— YOUR GOAL —
Please turn the material below into a JSON list of strings, one string per line, leaving out blank lines and the pictures.

— MATERIALS PROVIDED —
☆ ☆ ☆

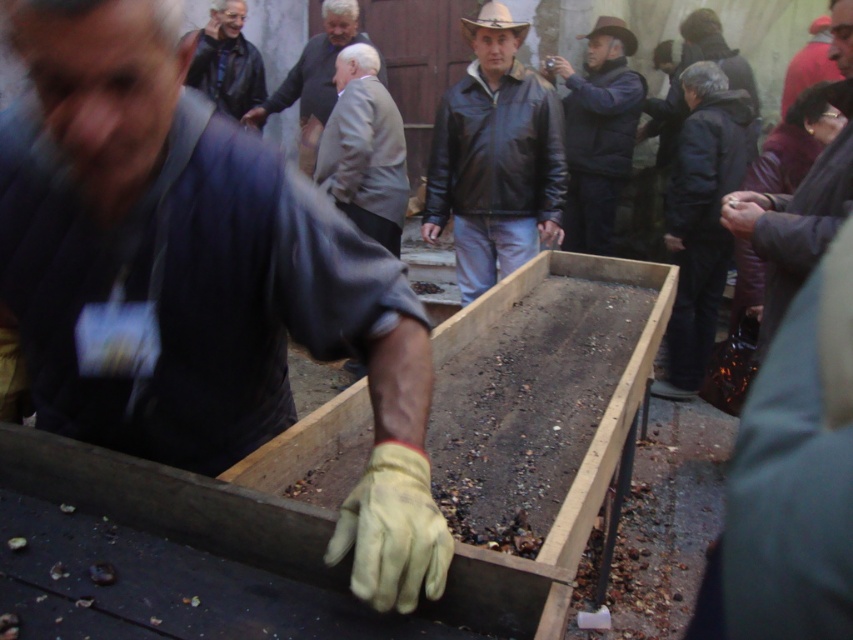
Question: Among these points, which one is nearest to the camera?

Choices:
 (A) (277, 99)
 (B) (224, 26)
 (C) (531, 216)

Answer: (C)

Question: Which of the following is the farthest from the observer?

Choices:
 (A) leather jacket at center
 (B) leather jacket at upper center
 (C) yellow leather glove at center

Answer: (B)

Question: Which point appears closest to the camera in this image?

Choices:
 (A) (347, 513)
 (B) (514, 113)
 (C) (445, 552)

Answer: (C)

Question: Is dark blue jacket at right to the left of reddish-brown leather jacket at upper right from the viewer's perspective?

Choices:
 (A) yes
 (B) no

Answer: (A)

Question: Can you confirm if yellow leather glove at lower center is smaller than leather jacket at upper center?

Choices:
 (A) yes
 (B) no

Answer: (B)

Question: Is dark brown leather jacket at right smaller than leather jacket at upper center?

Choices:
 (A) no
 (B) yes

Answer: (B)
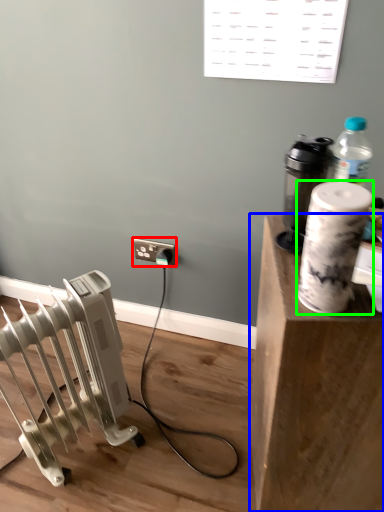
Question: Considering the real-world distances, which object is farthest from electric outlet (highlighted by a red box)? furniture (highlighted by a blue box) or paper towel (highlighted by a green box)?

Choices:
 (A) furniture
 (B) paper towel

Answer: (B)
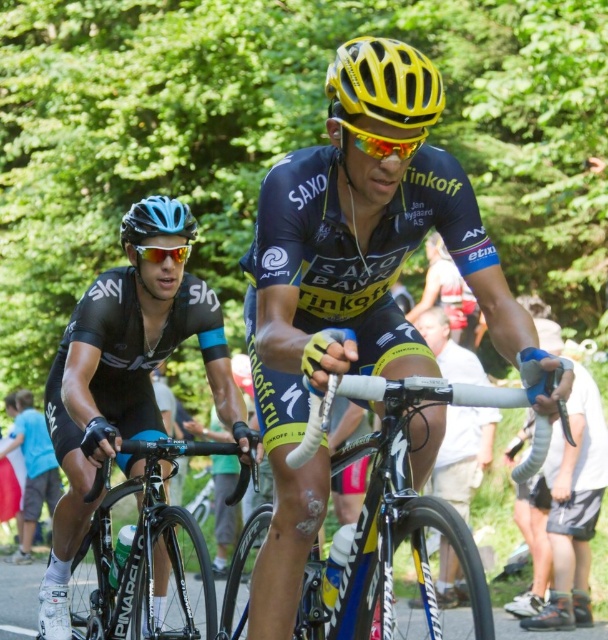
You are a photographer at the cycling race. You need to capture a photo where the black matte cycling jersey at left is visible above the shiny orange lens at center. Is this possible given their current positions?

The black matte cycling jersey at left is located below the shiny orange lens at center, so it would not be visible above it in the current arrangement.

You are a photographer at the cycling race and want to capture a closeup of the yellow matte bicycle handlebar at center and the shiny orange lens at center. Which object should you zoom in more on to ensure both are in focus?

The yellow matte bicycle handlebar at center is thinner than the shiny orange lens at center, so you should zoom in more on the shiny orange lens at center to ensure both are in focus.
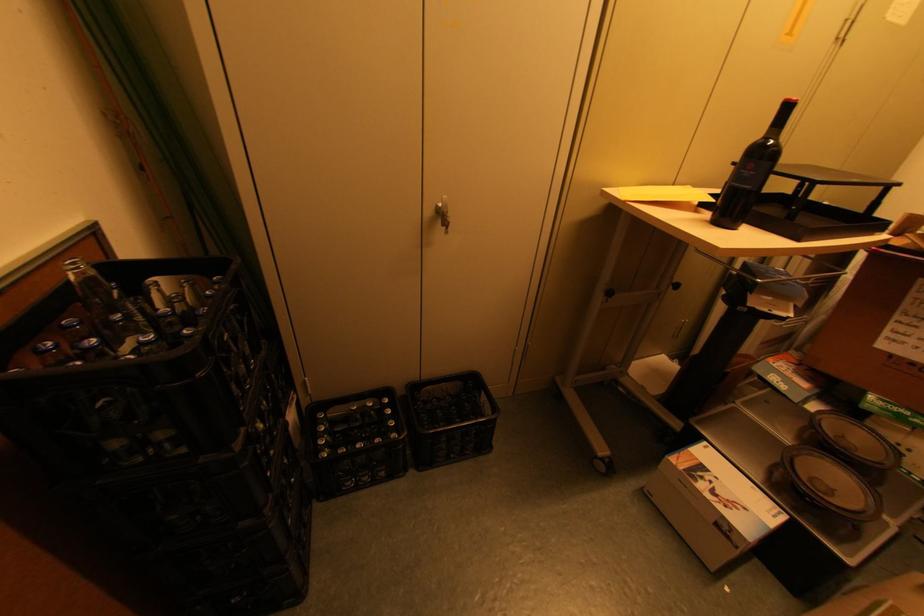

☆ ☆ ☆

— REPLY —
[
  "Question: Among these points, which one is nearest to the camera?",
  "Choices:",
  " (A) (277, 99)",
  " (B) (224, 26)",
  " (C) (531, 216)",
  "Answer: (C)",
  "Question: Which of the following is the farthest from the observer?",
  "Choices:",
  " (A) leather jacket at center",
  " (B) leather jacket at upper center",
  " (C) yellow leather glove at center",
  "Answer: (B)",
  "Question: Which point appears closest to the camera in this image?",
  "Choices:",
  " (A) (347, 513)",
  " (B) (514, 113)",
  " (C) (445, 552)",
  "Answer: (C)",
  "Question: Is dark blue jacket at right to the left of reddish-brown leather jacket at upper right from the viewer's perspective?",
  "Choices:",
  " (A) yes",
  " (B) no",
  "Answer: (A)",
  "Question: Can you confirm if yellow leather glove at lower center is smaller than leather jacket at upper center?",
  "Choices:",
  " (A) yes",
  " (B) no",
  "Answer: (B)",
  "Question: Is dark brown leather jacket at right smaller than leather jacket at upper center?",
  "Choices:",
  " (A) no",
  " (B) yes",
  "Answer: (B)",
  "Question: Considering the real-world distances, which object is farthest from electric outlet (highlighted by a red box)? furniture (highlighted by a blue box) or paper towel (highlighted by a green box)?",
  "Choices:",
  " (A) furniture",
  " (B) paper towel",
  "Answer: (B)",
  "You are a photographer at the cycling race. You need to capture a photo where the black matte cycling jersey at left is visible above the shiny orange lens at center. Is this possible given their current positions?",
  "The black matte cycling jersey at left is located below the shiny orange lens at center, so it would not be visible above it in the current arrangement.",
  "You are a photographer at the cycling race and want to capture a closeup of the yellow matte bicycle handlebar at center and the shiny orange lens at center. Which object should you zoom in more on to ensure both are in focus?",
  "The yellow matte bicycle handlebar at center is thinner than the shiny orange lens at center, so you should zoom in more on the shiny orange lens at center to ensure both are in focus."
]